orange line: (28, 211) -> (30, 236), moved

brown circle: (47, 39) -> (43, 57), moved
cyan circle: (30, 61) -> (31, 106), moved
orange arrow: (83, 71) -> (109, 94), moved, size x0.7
---
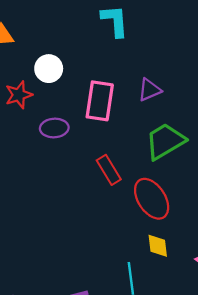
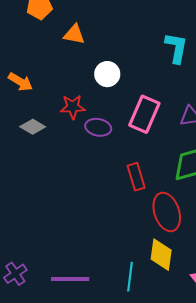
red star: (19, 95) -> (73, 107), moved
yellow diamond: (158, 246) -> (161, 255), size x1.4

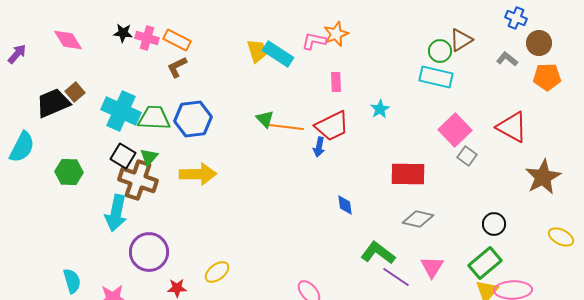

Task prompt
Output should match, line for line, the stretch of the material above from the line holding "brown circle: (47, 39) -> (43, 57), moved" through the line holding "orange arrow: (83, 71)".

Response box
brown circle: (47, 39) -> (43, 57), moved
cyan circle: (30, 61) -> (31, 106), moved
orange arrow: (83, 71) -> (109, 94), moved, size x0.7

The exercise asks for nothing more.